> _WORK INSTRUCTIONS_
Could you give back every record below exactly, leaving out the pictures?

[Before-and-after object lists]
•••••

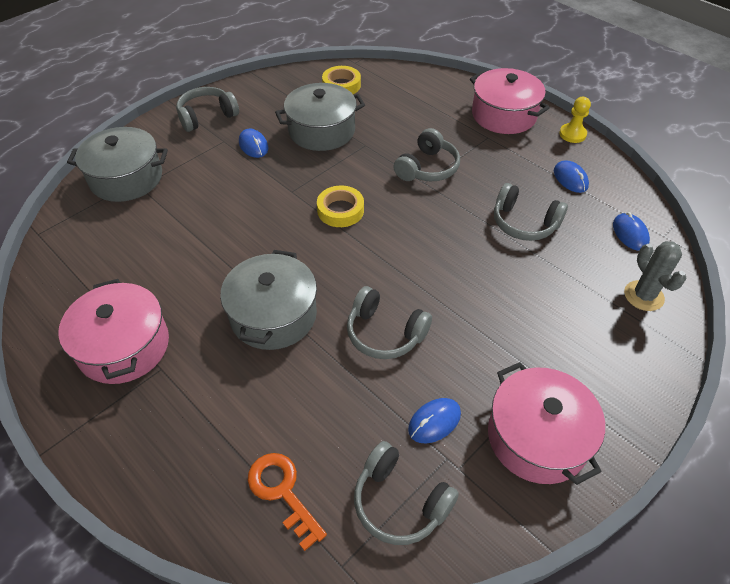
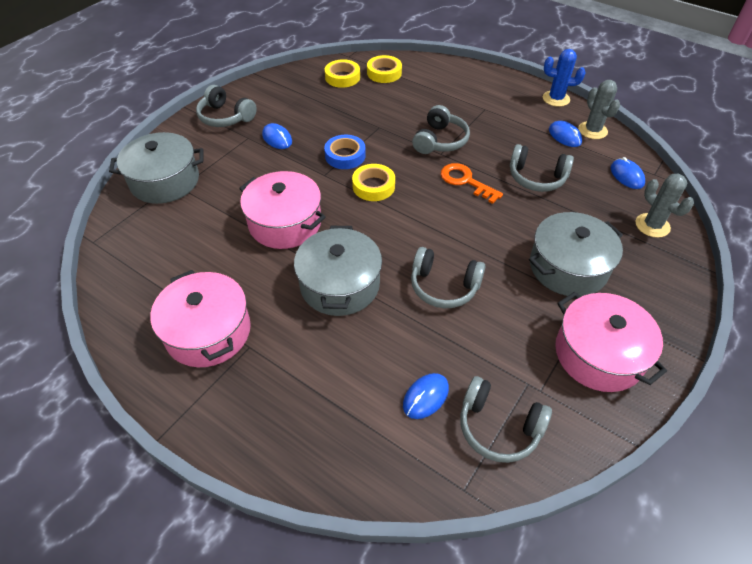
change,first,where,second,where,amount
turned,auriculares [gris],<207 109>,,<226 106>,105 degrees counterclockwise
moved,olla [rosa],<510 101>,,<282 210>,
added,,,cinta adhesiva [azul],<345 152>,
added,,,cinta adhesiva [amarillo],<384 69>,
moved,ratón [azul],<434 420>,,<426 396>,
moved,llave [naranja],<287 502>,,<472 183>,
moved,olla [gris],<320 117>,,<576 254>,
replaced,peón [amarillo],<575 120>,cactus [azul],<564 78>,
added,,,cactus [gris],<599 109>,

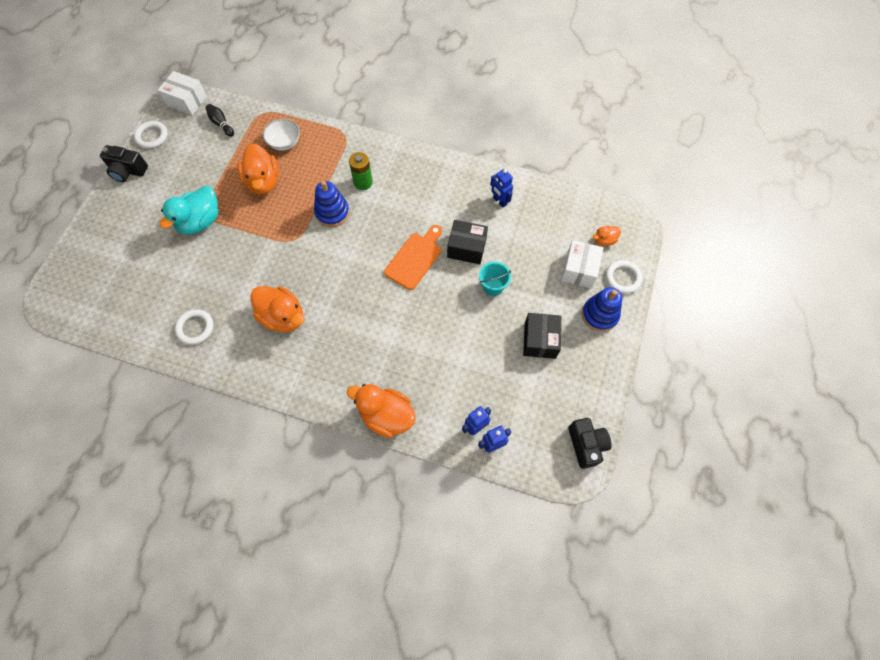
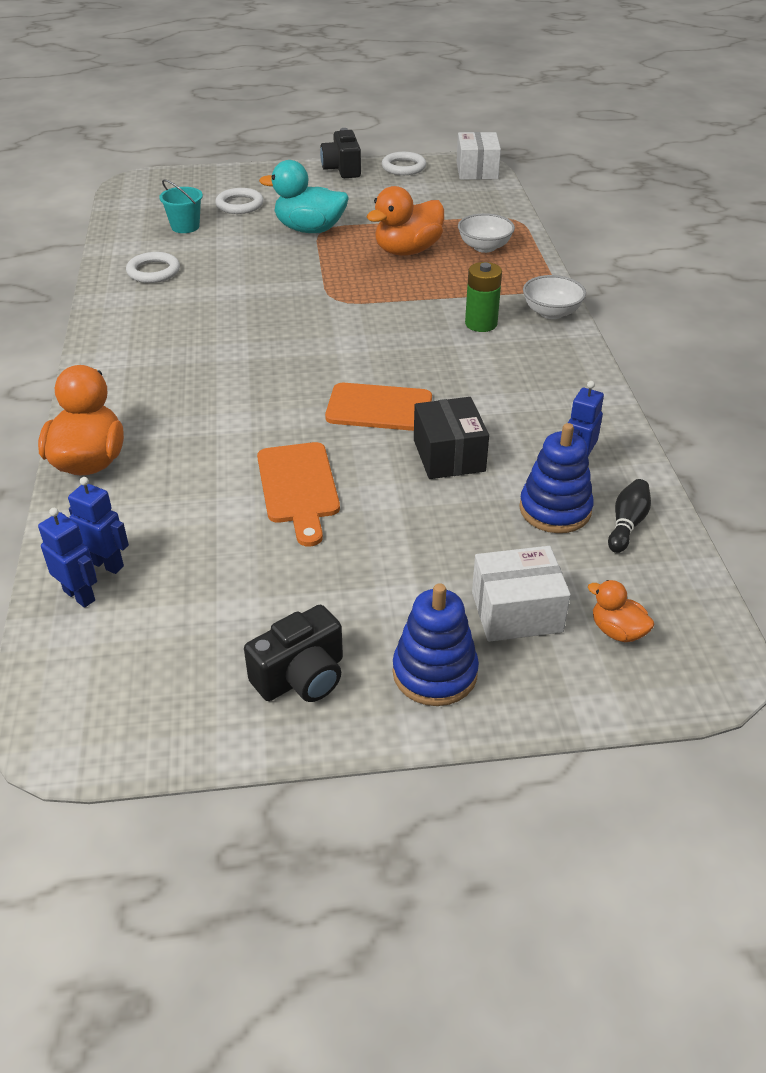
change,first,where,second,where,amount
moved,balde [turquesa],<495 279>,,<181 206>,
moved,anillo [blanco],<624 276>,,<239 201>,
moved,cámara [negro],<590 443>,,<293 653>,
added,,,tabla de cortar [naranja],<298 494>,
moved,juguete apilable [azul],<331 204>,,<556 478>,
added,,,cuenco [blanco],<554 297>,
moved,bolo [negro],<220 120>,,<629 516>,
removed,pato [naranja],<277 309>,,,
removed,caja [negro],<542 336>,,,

•••••

> _TASK RESULT_
change,first,where,second,where,amount
turned,auriculares [gris],<207 109>,,<226 106>,105 degrees counterclockwise
moved,olla [rosa],<510 101>,,<282 210>,
added,,,cinta adhesiva [azul],<345 152>,
added,,,cinta adhesiva [amarillo],<384 69>,
moved,ratón [azul],<434 420>,,<426 396>,
moved,llave [naranja],<287 502>,,<472 183>,
moved,olla [gris],<320 117>,,<576 254>,
replaced,peón [amarillo],<575 120>,cactus [azul],<564 78>,
added,,,cactus [gris],<599 109>,

change,first,where,second,where,amount
moved,balde [turquesa],<495 279>,,<181 206>,
moved,anillo [blanco],<624 276>,,<239 201>,
moved,cámara [negro],<590 443>,,<293 653>,
added,,,tabla de cortar [naranja],<298 494>,
moved,juguete apilable [azul],<331 204>,,<556 478>,
added,,,cuenco [blanco],<554 297>,
moved,bolo [negro],<220 120>,,<629 516>,
removed,pato [naranja],<277 309>,,,
removed,caja [negro],<542 336>,,,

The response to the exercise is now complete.